# Instructions for the task
Figure out how many lines of the listing include the string "black"; the reply is only that number.

# Information
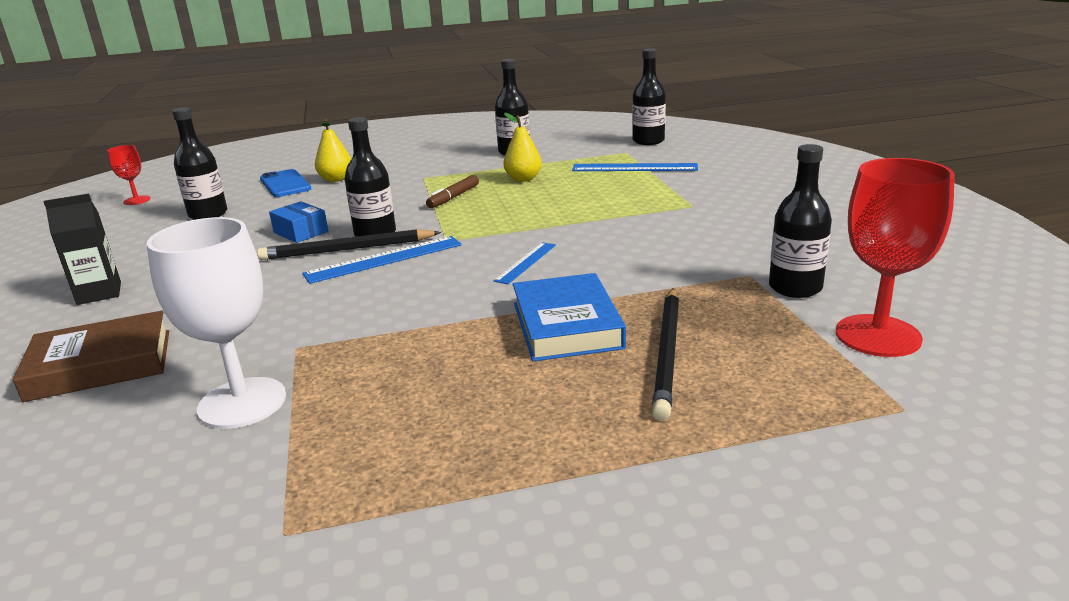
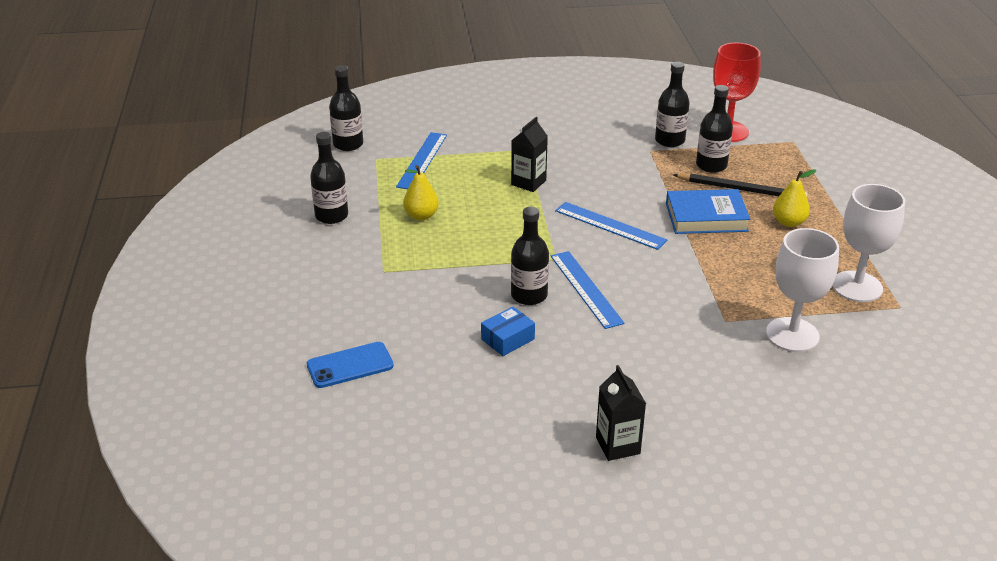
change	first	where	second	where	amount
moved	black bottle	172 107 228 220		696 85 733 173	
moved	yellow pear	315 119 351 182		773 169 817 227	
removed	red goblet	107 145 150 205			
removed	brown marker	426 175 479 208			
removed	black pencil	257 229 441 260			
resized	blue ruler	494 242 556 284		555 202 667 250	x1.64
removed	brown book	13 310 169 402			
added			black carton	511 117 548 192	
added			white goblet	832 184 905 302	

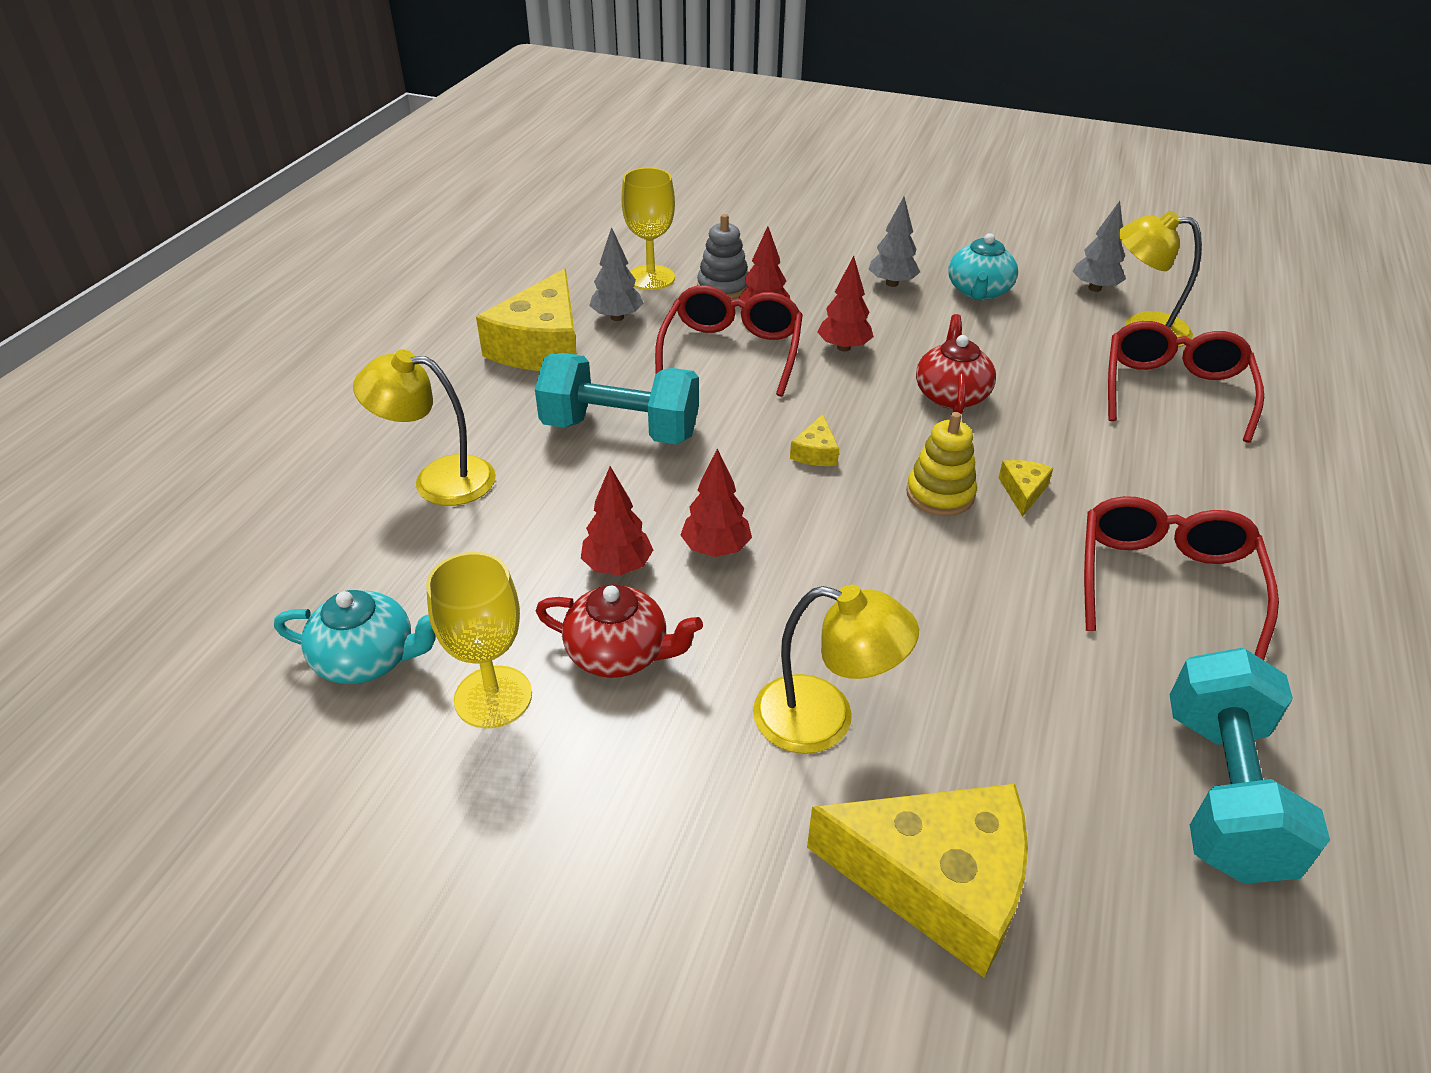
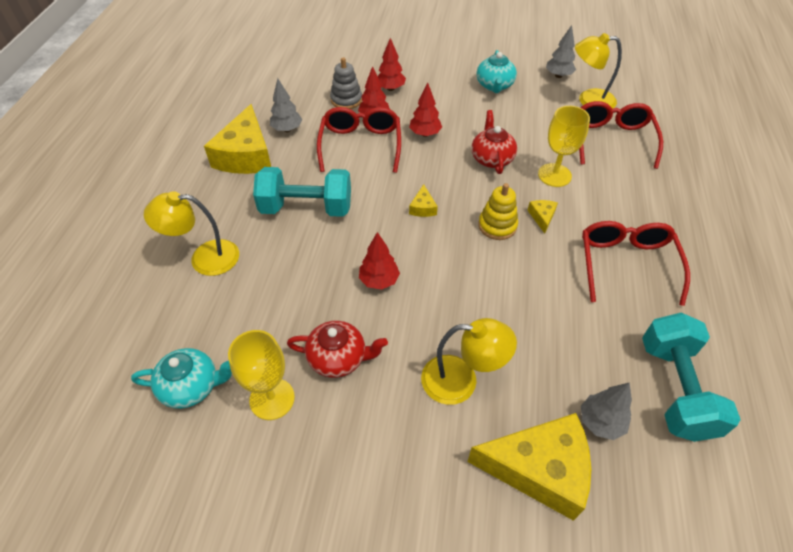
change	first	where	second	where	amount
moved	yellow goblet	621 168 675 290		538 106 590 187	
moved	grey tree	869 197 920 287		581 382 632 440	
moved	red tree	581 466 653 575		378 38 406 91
* * *
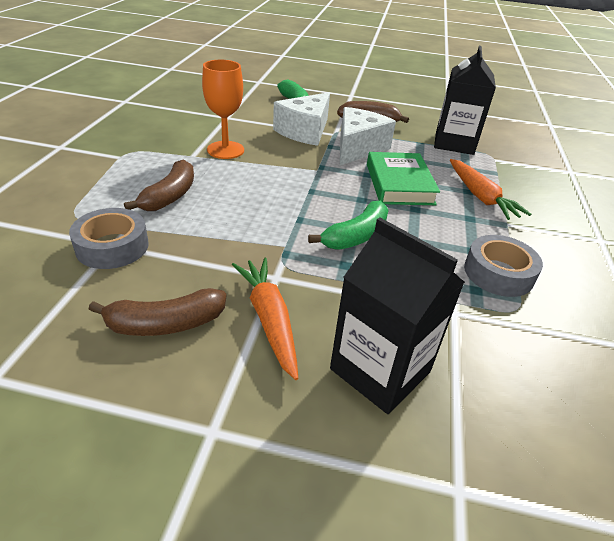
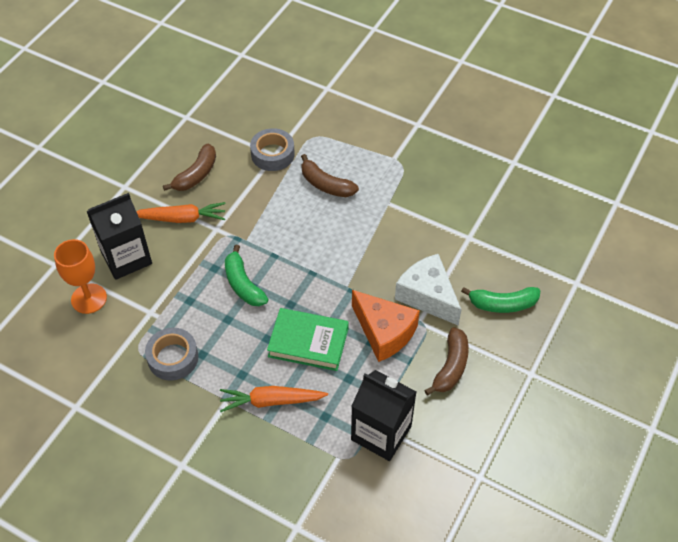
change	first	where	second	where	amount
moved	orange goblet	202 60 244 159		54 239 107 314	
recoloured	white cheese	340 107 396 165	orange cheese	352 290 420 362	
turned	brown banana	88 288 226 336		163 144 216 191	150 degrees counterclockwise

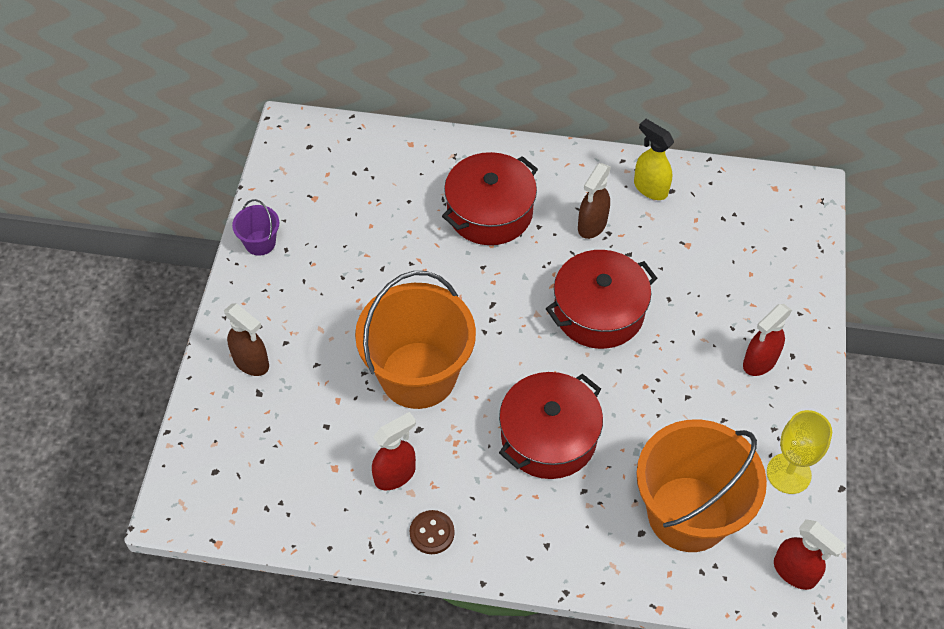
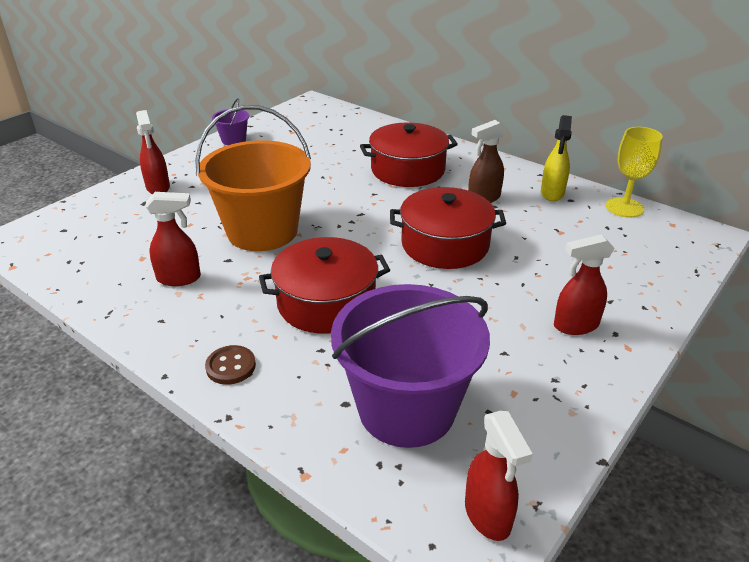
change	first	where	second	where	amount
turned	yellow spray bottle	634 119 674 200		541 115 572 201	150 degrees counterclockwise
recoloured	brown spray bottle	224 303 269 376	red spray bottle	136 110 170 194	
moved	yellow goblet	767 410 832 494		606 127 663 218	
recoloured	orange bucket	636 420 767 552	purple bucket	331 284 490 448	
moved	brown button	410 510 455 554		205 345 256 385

# Your response
3